PROBLEM REQUIREMENTS: Extract the lines that carry the string "grey" from the listing.

INPUT MATERIAL:
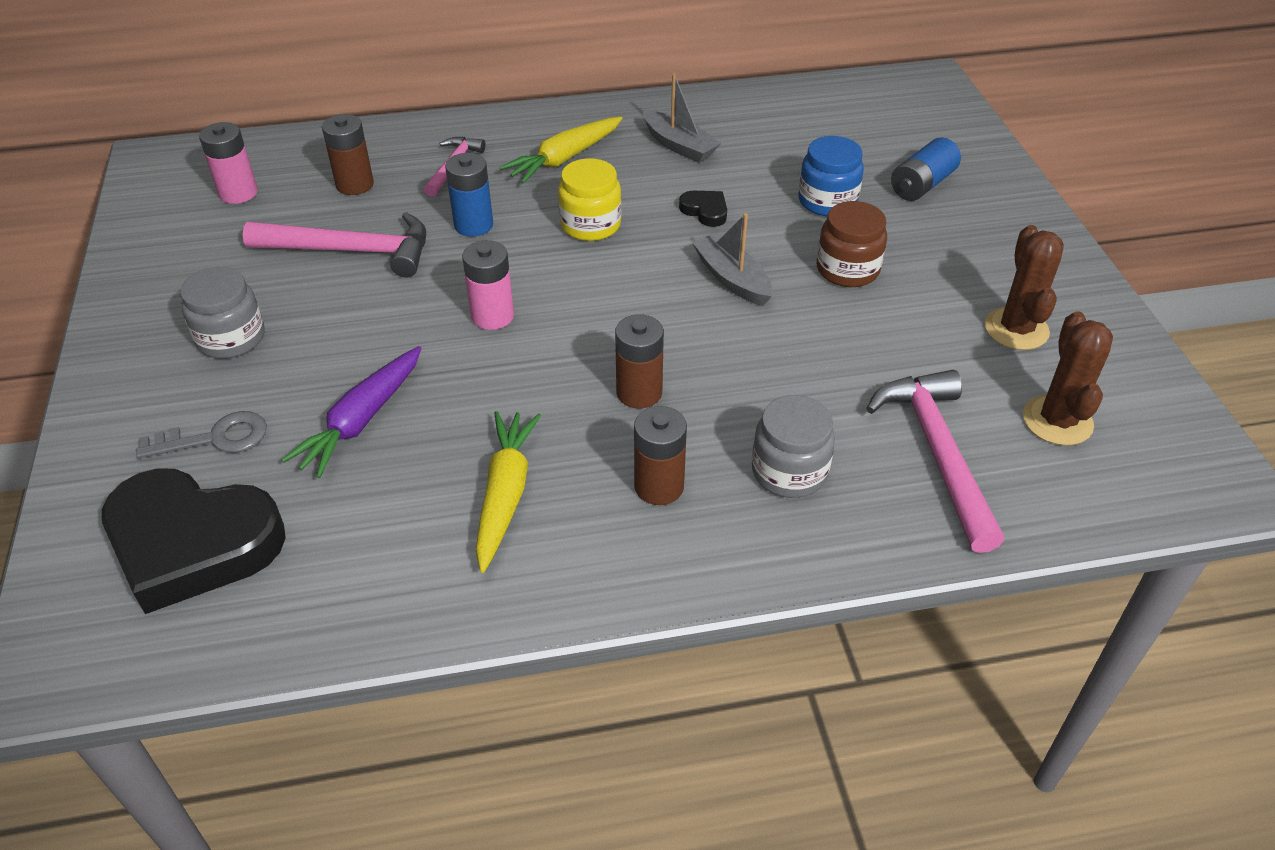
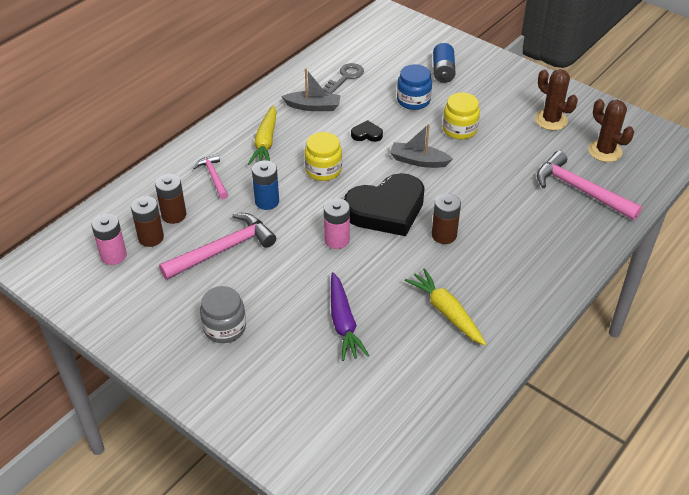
camera: 40 degrees left, 0 degrees up
(192, 544) = (344, 423): black heart -> black heart (386, 210)
(215, 438) = (287, 375): grey key -> grey key (345, 77)
(659, 486) = (500, 269): brown battery -> brown battery (151, 238)
(789, 471) = (539, 231): grey jar -> none
(847, 269) = (459, 129): brown jar -> yellow jar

PROBLEM SOLUTION:
(215, 438) = (287, 375): grey key -> grey key (345, 77)
(789, 471) = (539, 231): grey jar -> none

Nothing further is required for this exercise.